From the data below, set down exactly the lines between the one holding "[621 530 677 564]" and the one holding "[401 219 464 282]", inclusive, and no others.

Scene comparison data

****************************************

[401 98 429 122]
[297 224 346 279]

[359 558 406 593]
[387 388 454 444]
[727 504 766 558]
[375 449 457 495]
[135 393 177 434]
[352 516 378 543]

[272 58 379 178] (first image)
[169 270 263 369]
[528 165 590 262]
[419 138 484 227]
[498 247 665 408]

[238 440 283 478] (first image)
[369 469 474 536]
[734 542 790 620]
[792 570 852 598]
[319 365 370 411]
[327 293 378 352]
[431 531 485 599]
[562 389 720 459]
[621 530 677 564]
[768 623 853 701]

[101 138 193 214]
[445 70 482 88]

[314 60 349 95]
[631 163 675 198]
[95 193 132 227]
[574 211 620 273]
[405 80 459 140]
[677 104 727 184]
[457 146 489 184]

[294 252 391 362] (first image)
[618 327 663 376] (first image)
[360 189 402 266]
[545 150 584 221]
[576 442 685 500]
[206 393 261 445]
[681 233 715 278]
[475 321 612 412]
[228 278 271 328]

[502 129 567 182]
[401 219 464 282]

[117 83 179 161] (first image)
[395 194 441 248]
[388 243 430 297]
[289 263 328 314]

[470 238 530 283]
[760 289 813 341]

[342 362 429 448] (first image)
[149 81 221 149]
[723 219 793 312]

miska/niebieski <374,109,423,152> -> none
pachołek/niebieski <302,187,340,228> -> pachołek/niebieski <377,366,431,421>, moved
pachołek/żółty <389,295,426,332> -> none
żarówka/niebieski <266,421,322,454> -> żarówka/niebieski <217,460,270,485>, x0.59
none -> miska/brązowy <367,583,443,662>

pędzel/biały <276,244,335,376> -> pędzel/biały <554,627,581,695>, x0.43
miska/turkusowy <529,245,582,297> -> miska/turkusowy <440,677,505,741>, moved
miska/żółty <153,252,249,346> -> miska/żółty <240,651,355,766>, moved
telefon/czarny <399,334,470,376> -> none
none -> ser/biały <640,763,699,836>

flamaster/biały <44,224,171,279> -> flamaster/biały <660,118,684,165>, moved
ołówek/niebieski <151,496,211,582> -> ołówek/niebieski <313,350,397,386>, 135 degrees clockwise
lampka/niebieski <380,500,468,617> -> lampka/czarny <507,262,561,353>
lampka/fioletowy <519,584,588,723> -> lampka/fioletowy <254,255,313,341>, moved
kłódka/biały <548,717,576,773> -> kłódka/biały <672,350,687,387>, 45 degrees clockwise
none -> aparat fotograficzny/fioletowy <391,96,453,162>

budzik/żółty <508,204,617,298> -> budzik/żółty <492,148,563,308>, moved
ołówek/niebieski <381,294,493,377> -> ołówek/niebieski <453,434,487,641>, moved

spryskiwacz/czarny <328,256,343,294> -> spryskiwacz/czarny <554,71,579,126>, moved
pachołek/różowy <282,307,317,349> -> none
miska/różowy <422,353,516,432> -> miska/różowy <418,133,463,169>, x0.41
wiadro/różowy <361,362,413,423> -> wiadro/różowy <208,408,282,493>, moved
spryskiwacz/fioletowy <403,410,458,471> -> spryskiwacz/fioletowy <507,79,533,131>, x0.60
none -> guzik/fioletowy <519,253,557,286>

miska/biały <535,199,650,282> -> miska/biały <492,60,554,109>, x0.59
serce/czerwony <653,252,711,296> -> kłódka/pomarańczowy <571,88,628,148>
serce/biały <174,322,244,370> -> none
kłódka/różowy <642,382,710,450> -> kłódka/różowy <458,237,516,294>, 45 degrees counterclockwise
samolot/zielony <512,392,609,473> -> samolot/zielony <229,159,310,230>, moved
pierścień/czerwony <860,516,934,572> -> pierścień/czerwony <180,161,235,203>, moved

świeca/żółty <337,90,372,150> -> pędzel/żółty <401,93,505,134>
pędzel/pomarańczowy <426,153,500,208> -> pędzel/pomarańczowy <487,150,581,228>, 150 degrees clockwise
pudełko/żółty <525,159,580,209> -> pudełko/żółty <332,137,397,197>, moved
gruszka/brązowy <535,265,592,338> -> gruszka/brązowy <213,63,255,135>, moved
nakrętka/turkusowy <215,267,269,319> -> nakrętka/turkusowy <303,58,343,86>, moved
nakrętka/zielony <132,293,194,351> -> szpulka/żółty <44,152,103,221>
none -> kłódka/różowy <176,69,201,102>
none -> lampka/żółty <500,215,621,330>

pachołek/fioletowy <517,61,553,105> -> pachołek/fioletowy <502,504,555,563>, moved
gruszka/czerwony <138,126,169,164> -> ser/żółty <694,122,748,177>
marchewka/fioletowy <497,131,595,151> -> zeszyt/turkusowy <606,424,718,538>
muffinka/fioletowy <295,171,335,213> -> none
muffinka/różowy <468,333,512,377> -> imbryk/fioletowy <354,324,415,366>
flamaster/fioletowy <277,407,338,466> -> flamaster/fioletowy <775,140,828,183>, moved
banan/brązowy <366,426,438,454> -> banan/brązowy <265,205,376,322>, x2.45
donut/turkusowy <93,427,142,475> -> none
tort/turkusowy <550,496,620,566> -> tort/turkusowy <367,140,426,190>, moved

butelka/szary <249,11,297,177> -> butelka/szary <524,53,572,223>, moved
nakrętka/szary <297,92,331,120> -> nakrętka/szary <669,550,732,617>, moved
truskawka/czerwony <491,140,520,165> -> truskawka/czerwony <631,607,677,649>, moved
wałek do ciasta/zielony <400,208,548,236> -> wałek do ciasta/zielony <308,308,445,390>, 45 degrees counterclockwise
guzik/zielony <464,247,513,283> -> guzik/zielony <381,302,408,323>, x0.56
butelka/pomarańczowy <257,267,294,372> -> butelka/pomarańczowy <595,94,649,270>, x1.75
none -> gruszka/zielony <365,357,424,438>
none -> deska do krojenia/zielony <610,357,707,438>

****************************************

**Answer**
[621 530 677 564]
[768 623 853 701]

[101 138 193 214]
[445 70 482 88]

[314 60 349 95]
[631 163 675 198]
[95 193 132 227]
[574 211 620 273]
[405 80 459 140]
[677 104 727 184]
[457 146 489 184]

[294 252 391 362] (first image)
[618 327 663 376] (first image)
[360 189 402 266]
[545 150 584 221]
[576 442 685 500]
[206 393 261 445]
[681 233 715 278]
[475 321 612 412]
[228 278 271 328]

[502 129 567 182]
[401 219 464 282]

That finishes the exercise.